WORK ORDER: Transcribe exactly everything in the data below from the line containing "green gift: 2 -> 3" down to the line containing "grey stacking toy: 2 -> 1", both lines included and nothing further.

** DATA RECORDS follows **

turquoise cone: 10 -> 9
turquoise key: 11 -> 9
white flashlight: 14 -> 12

** End of DATA RECORDS **
** DATA RECORDS follows **

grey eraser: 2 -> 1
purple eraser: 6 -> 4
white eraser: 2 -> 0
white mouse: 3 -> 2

** End of DATA RECORDS **
** DATA RECORDS follows **

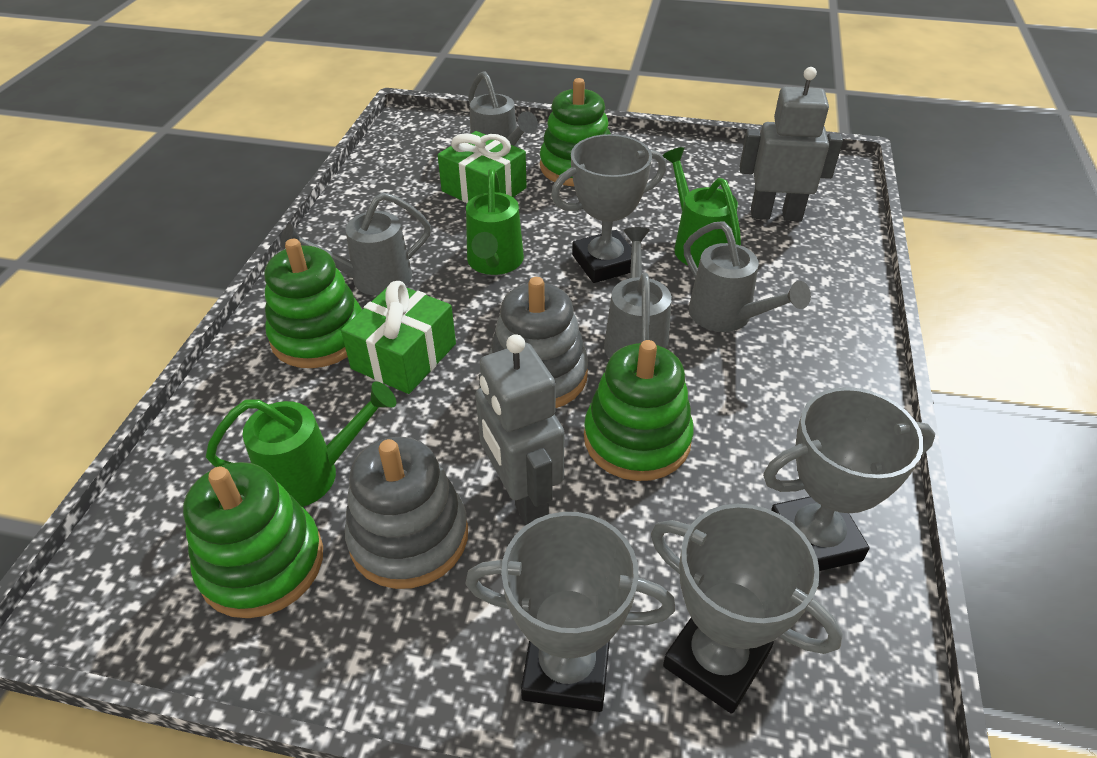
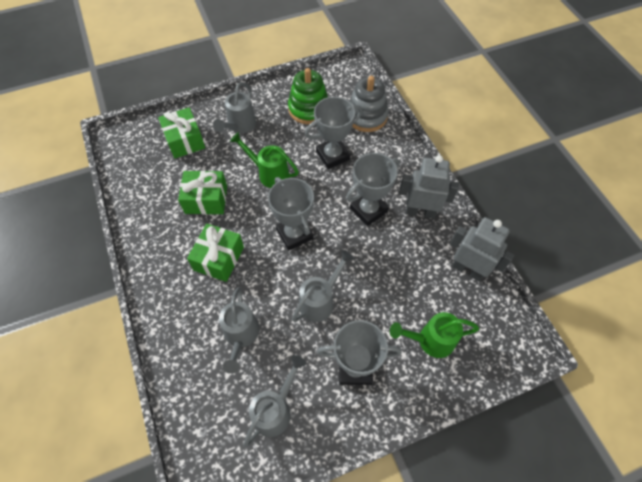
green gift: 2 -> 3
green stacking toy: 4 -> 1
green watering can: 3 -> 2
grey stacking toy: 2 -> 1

** End of DATA RECORDS **

EXERCISE RESPONSE:
green gift: 2 -> 3
green stacking toy: 4 -> 1
green watering can: 3 -> 2
grey stacking toy: 2 -> 1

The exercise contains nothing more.